**PROBLEM REQUIREMENTS**
For the material that follows, return exactly the lines from the one with "red spoon [299,350,348,390]" through the one with "camera: 30 degrees right, 10 degrees up", both ends included.

**MATERIAL SUPPLIED**

[Start of section]

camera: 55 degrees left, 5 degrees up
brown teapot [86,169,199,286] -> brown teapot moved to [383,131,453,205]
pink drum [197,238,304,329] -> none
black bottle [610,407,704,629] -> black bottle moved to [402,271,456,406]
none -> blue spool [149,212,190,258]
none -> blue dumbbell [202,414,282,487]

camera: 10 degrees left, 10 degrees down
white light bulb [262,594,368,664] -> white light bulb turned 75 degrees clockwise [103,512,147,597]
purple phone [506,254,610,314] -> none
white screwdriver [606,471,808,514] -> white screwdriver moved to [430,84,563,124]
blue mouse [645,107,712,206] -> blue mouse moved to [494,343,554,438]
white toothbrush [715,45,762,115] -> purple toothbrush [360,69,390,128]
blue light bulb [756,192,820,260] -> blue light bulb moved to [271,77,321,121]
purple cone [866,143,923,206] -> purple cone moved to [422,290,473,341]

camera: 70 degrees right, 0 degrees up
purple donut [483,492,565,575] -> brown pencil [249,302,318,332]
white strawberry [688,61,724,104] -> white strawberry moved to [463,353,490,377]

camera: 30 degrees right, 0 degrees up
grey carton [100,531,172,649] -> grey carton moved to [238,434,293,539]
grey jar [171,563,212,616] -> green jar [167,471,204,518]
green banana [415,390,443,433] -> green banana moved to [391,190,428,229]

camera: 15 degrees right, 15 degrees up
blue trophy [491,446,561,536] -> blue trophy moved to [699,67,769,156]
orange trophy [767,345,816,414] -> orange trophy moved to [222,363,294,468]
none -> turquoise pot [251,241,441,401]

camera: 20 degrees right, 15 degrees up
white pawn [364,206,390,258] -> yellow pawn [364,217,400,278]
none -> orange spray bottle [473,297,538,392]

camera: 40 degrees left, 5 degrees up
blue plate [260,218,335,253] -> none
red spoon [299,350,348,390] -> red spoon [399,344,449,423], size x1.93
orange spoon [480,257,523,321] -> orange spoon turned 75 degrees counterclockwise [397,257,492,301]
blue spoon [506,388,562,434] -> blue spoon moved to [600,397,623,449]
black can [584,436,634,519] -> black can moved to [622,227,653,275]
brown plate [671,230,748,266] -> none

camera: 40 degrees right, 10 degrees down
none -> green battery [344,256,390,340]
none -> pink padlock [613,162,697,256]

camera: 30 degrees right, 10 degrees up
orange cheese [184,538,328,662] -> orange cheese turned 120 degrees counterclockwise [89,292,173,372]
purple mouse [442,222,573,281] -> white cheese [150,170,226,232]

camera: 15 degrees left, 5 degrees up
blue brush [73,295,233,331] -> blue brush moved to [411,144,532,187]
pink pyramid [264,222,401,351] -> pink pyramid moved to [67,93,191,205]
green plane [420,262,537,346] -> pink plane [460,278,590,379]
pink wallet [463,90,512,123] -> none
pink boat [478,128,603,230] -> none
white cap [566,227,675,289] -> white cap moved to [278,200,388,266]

[End of section]

**TASK OUTPUT**
red spoon [299,350,348,390] -> red spoon [399,344,449,423], size x1.93
orange spoon [480,257,523,321] -> orange spoon turned 75 degrees counterclockwise [397,257,492,301]
blue spoon [506,388,562,434] -> blue spoon moved to [600,397,623,449]
black can [584,436,634,519] -> black can moved to [622,227,653,275]
brown plate [671,230,748,266] -> none

camera: 40 degrees right, 10 degrees down
none -> green battery [344,256,390,340]
none -> pink padlock [613,162,697,256]

camera: 30 degrees right, 10 degrees up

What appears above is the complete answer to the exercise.